▸ **Exercise prompt**
Copy all the entries below exactly, but not the pictures.

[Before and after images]
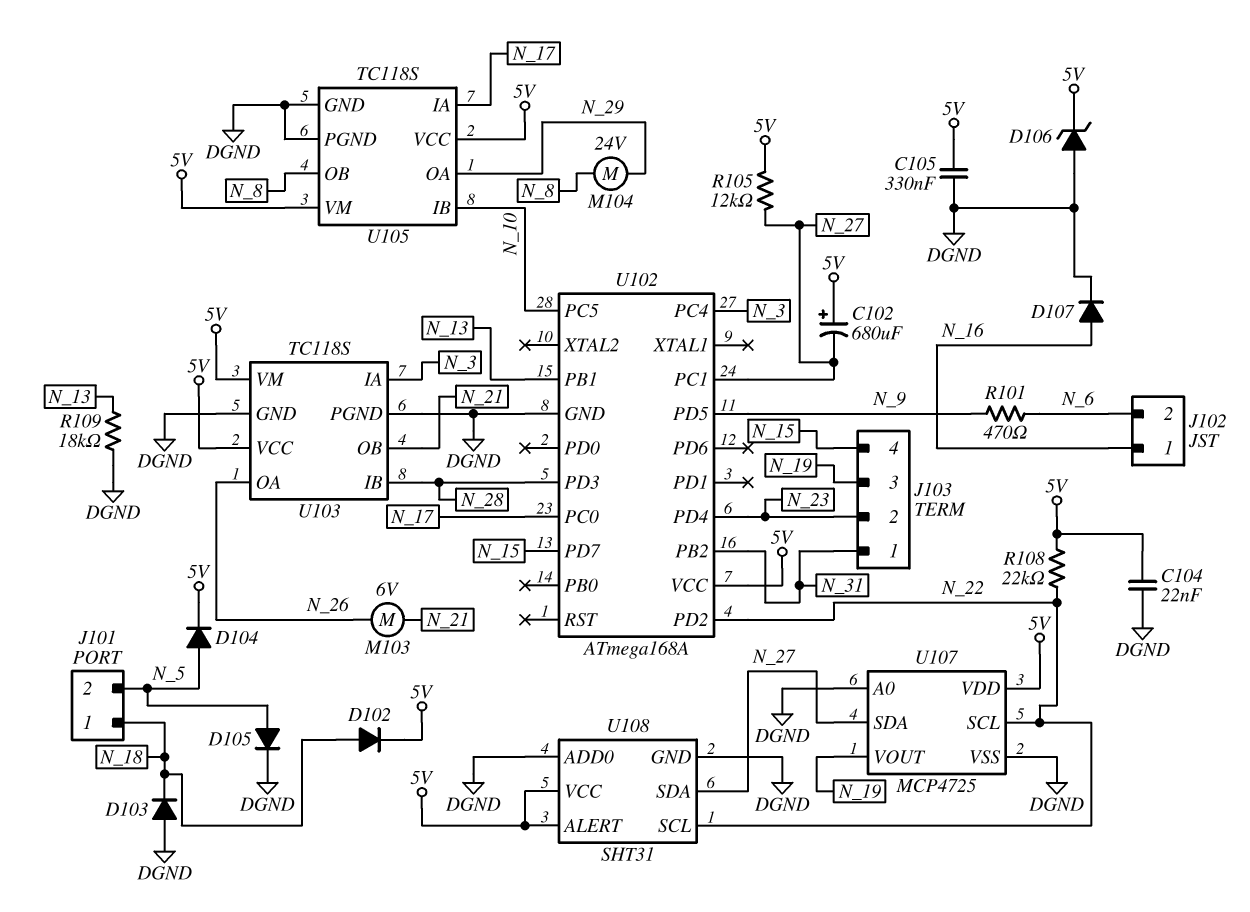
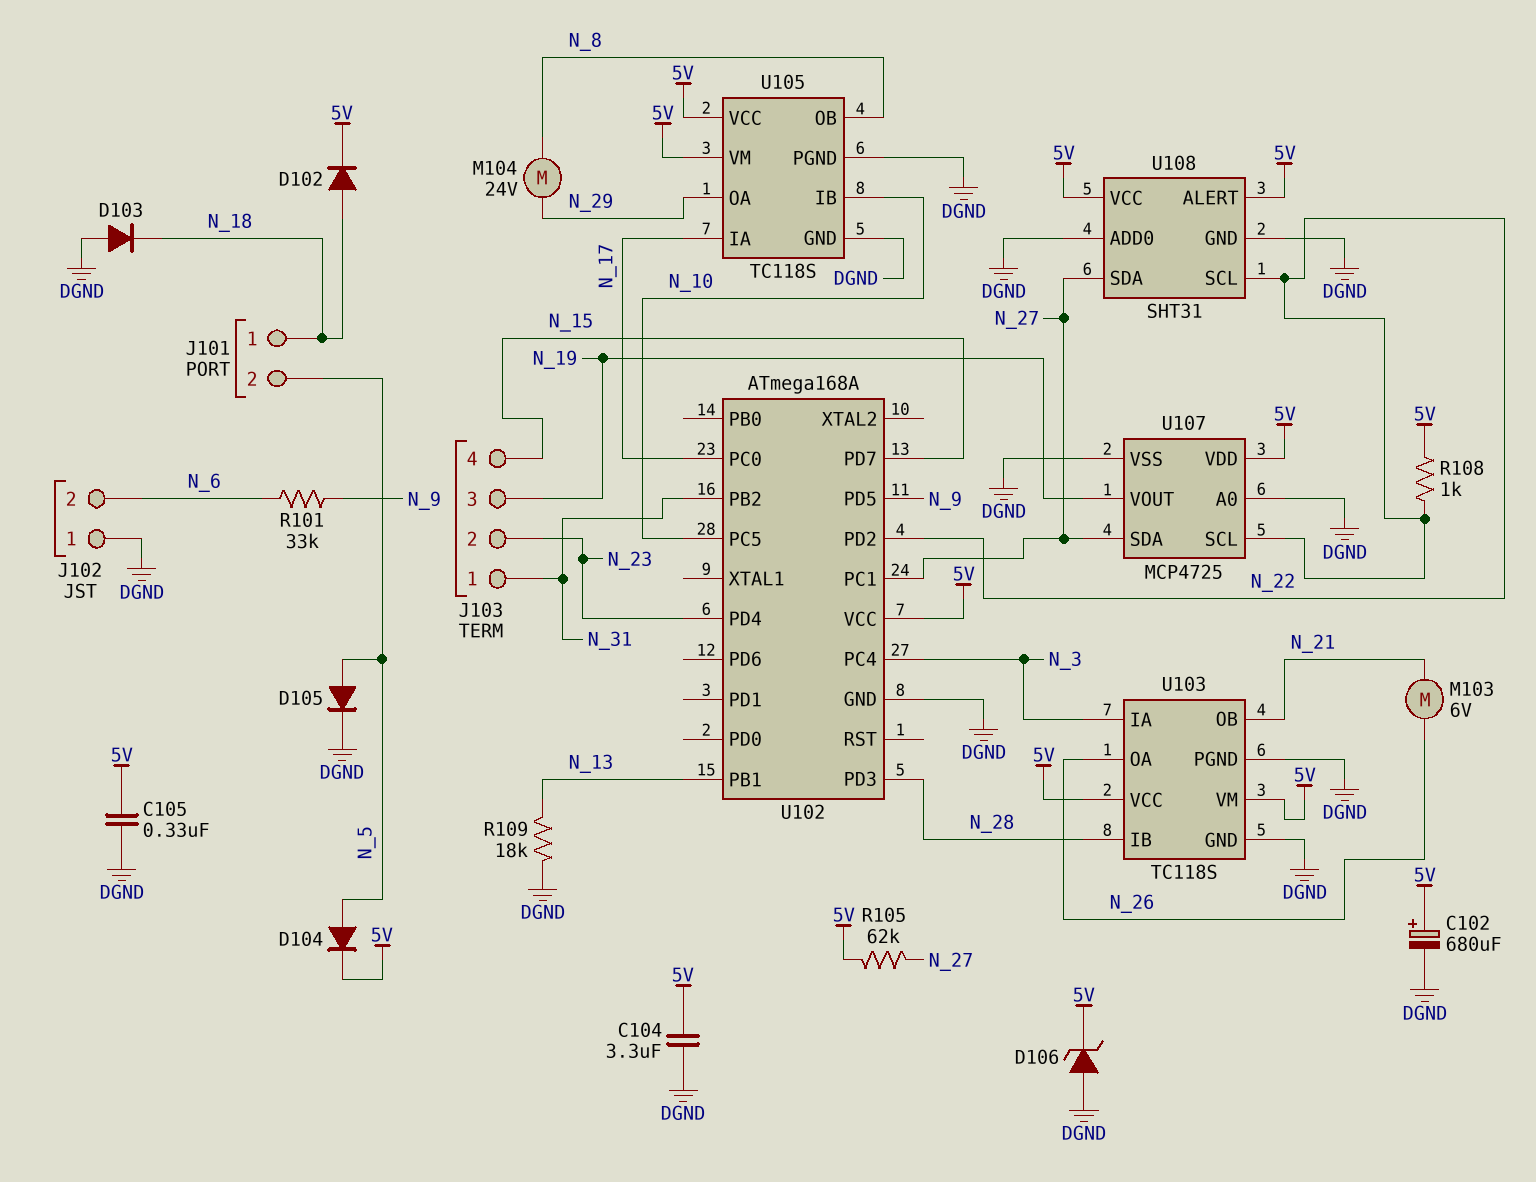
C102: 680uF (plus 5V, minus N_27) -> 680uF (plus 5V, minus DGND)
C104: 22nF (5V, DGND) -> 3.3uF (5V, DGND)
D107: diode (A N_16, K DGND) -> none
J102 pin 1: N_16 -> DGND
R101: 470 (N_6, N_9) -> 33k (N_6, N_9)
R105: 12k (5V, N_27) -> 62k (5V, N_27)
R108: 22k (5V, N_22) -> 1k (5V, N_22)

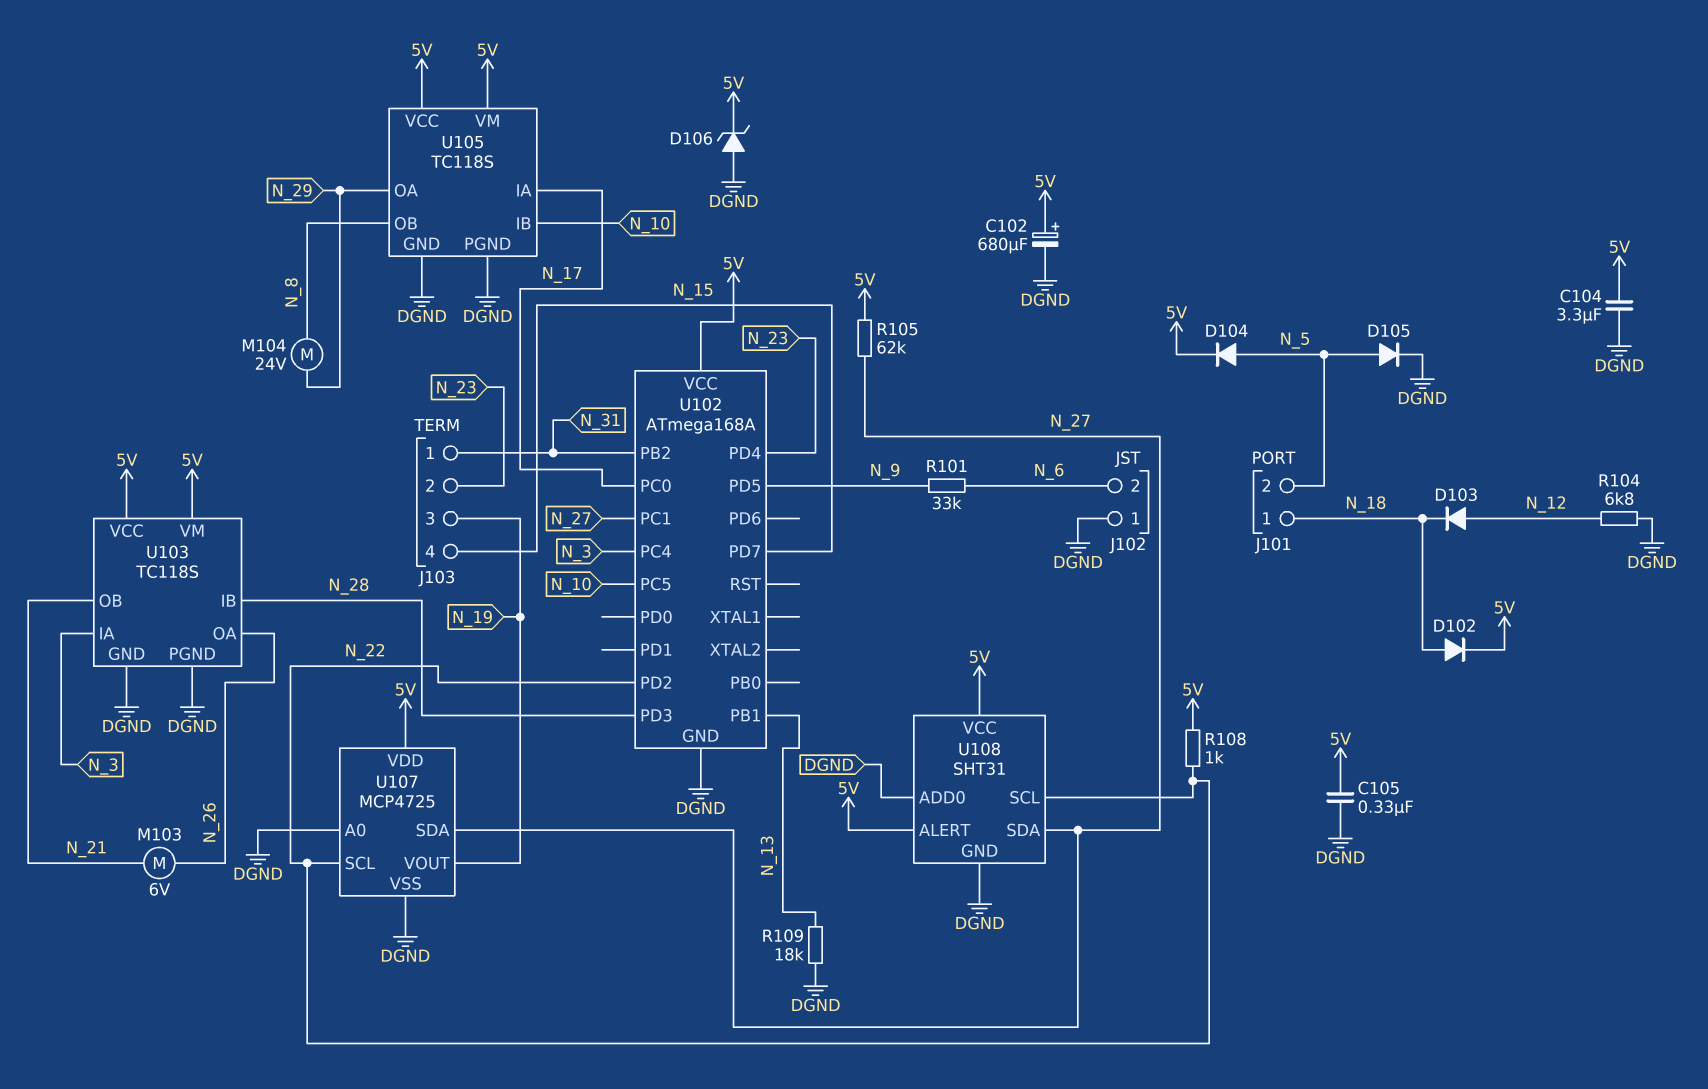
D103: diode (A DGND, K N_18) -> diode (A N_12, K N_18)
R104: none -> 6.8k (DGND, N_12)

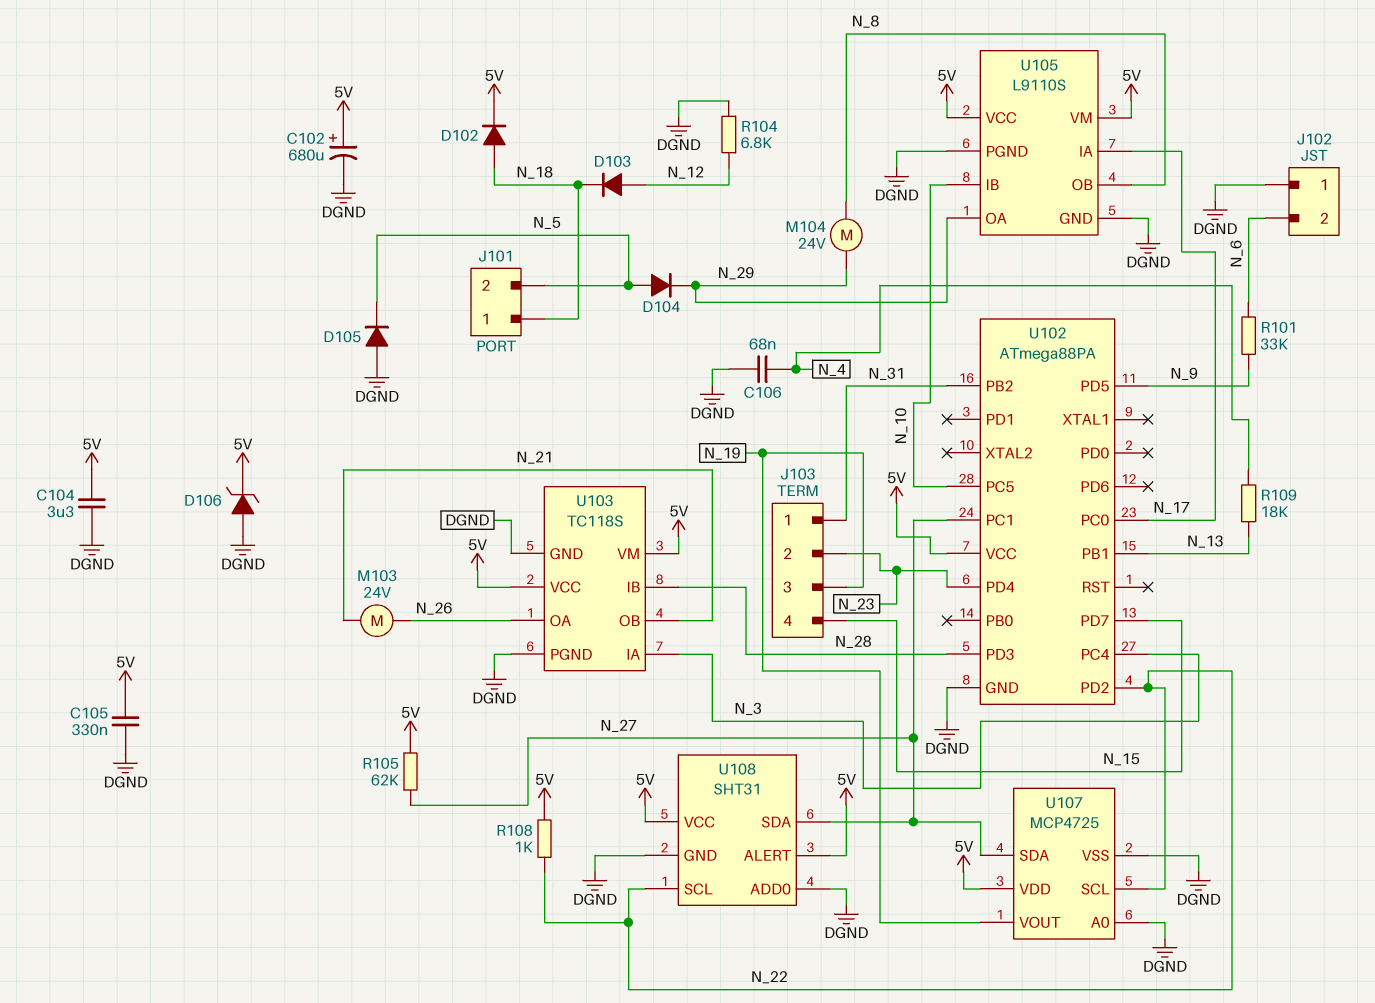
C106: none -> 68nF (DGND, N_4)
D104: diode (A N_5, K 5V) -> diode (A N_5, K N_29)
D105: diode (A N_5, K DGND) -> diode (A DGND, K N_5)
M103: motor 6V (N_21, N_26) -> motor 24V (N_21, N_26)
R109: 18k (DGND, N_13) -> 18k (N_4, N_13)
U102: ATmega168A -> ATmega88PA
U105: TC118S -> L9110S

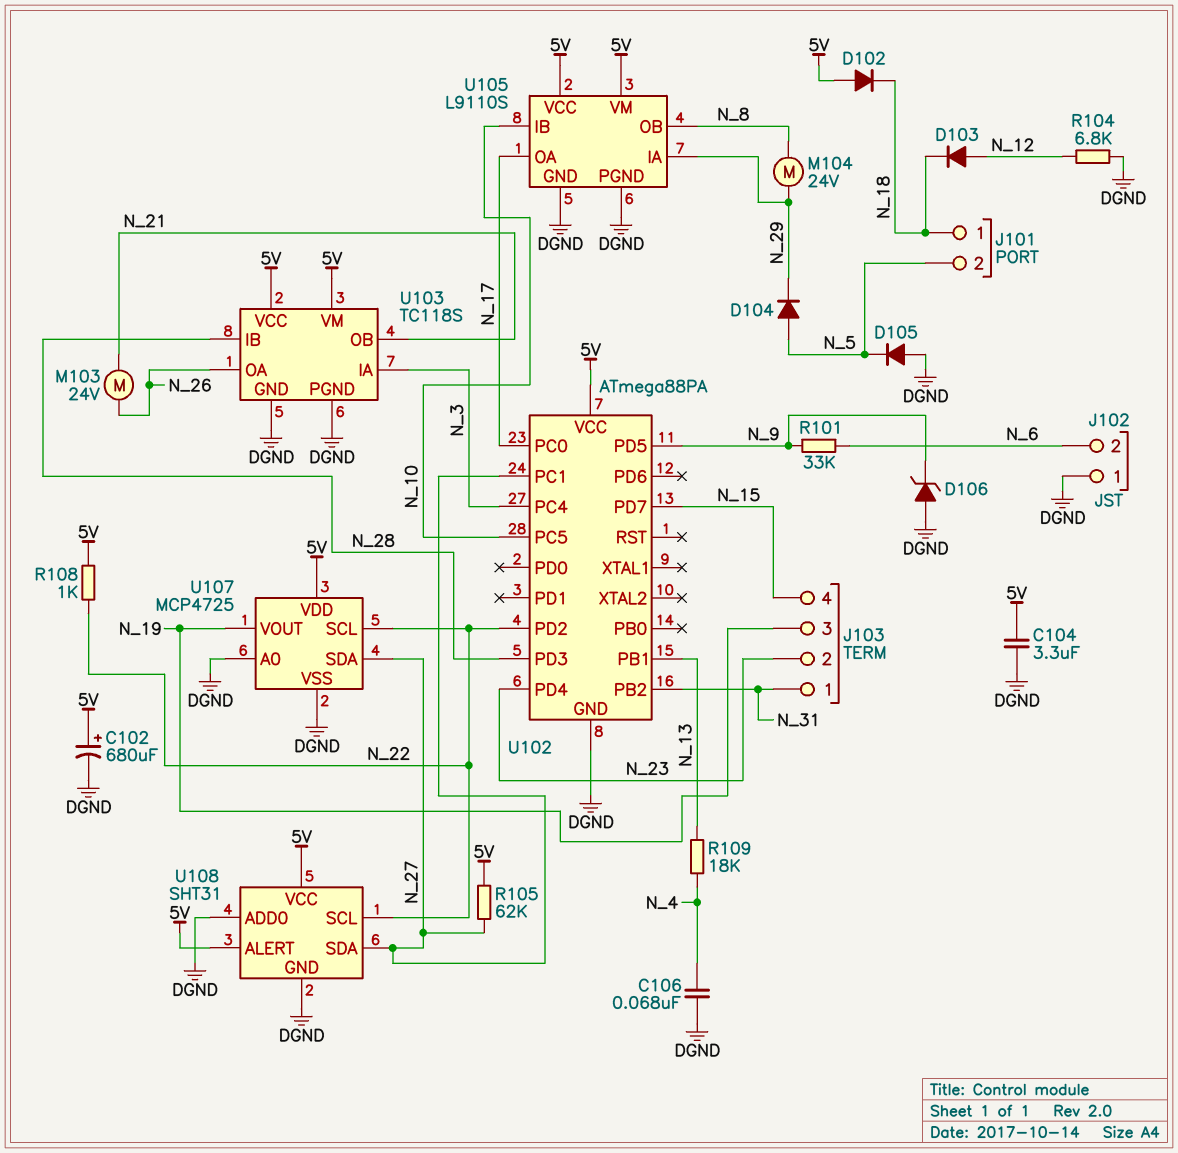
C105: 330nF (5V, DGND) -> none
D102: diode (A N_18, K 5V) -> diode (A 5V, K N_18)
D106: zener (A DGND, K 5V) -> zener (A DGND, K N_9)
U105 pin IA: N_17 -> N_29
U105 pin OA: N_29 -> N_17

▸ **Solution for this task**
C102: 680uF (plus 5V, minus N_27) -> 680uF (plus 5V, minus DGND)
C104: 22nF (5V, DGND) -> 3.3uF (5V, DGND)
D107: diode (A N_16, K DGND) -> none
J102 pin 1: N_16 -> DGND
R101: 470 (N_6, N_9) -> 33k (N_6, N_9)
R105: 12k (5V, N_27) -> 62k (5V, N_27)
R108: 22k (5V, N_22) -> 1k (5V, N_22)

D103: diode (A DGND, K N_18) -> diode (A N_12, K N_18)
R104: none -> 6.8k (DGND, N_12)

C106: none -> 68nF (DGND, N_4)
D104: diode (A N_5, K 5V) -> diode (A N_5, K N_29)
D105: diode (A N_5, K DGND) -> diode (A DGND, K N_5)
M103: motor 6V (N_21, N_26) -> motor 24V (N_21, N_26)
R109: 18k (DGND, N_13) -> 18k (N_4, N_13)
U102: ATmega168A -> ATmega88PA
U105: TC118S -> L9110S

C105: 330nF (5V, DGND) -> none
D102: diode (A N_18, K 5V) -> diode (A 5V, K N_18)
D106: zener (A DGND, K 5V) -> zener (A DGND, K N_9)
U105 pin IA: N_17 -> N_29
U105 pin OA: N_29 -> N_17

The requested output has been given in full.